[[ INFORMATION SHOWN open ]]

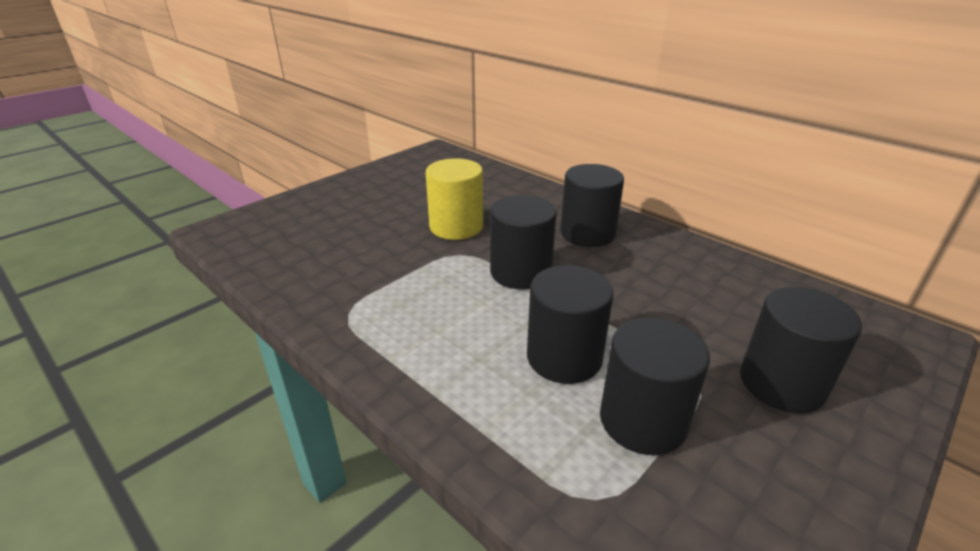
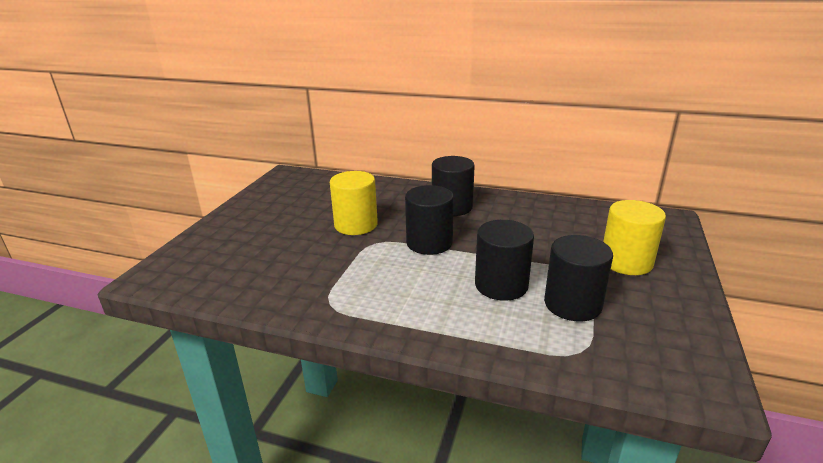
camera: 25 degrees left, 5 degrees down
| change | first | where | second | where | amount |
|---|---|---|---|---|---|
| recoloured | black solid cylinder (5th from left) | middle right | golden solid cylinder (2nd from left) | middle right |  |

[[ INFORMATION SHOWN closed ]]
[[ INFORMATION SHOWN open ]]

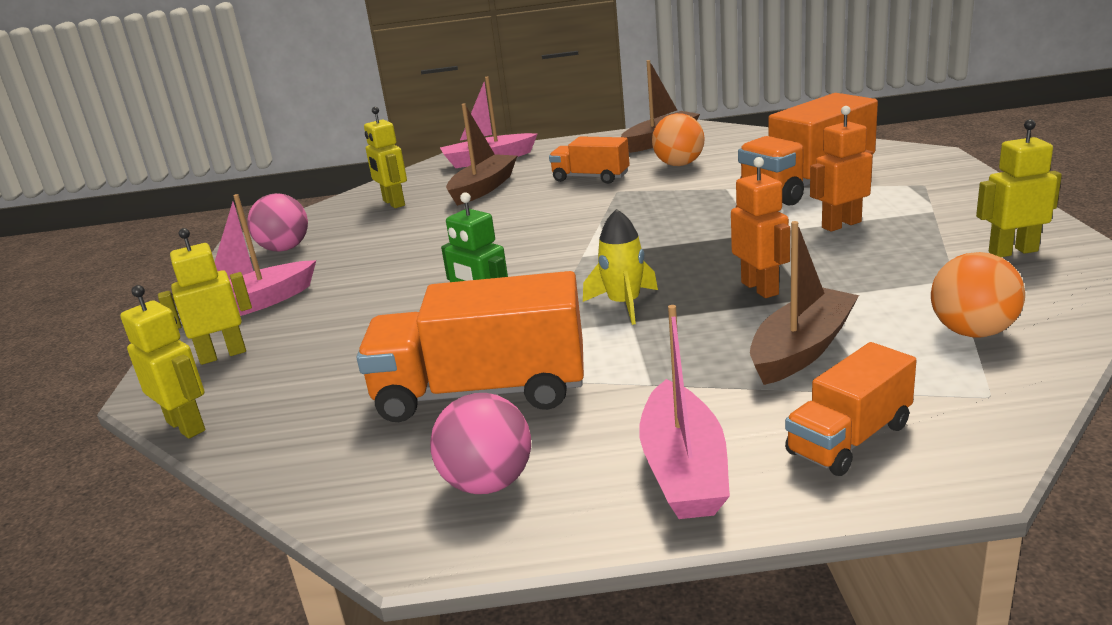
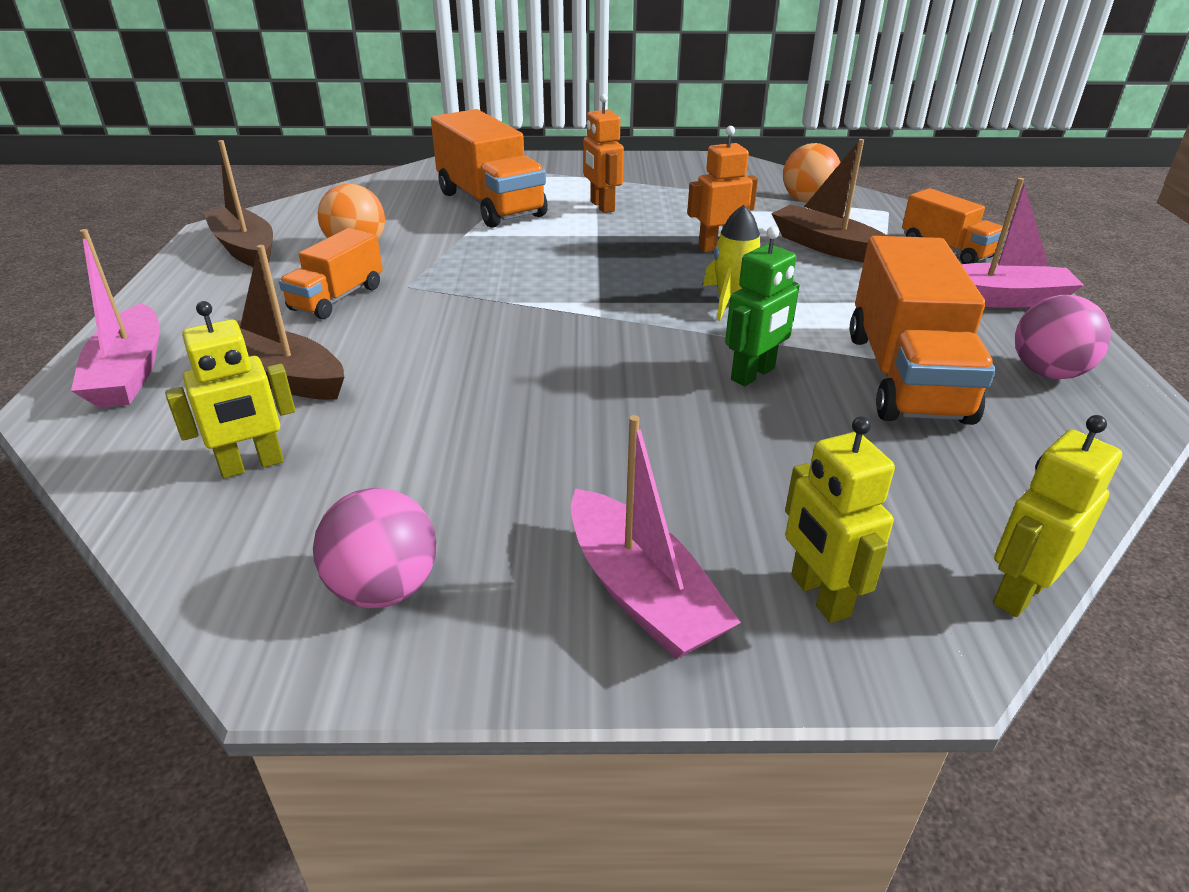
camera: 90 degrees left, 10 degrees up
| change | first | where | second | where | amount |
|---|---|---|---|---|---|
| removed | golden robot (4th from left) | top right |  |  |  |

[[ INFORMATION SHOWN closed ]]

* _WHAT THE TASK REQUIRES_
In the entries above, tally the lines that include the string "golden". Give the figure only.

* _RESPONSE_
2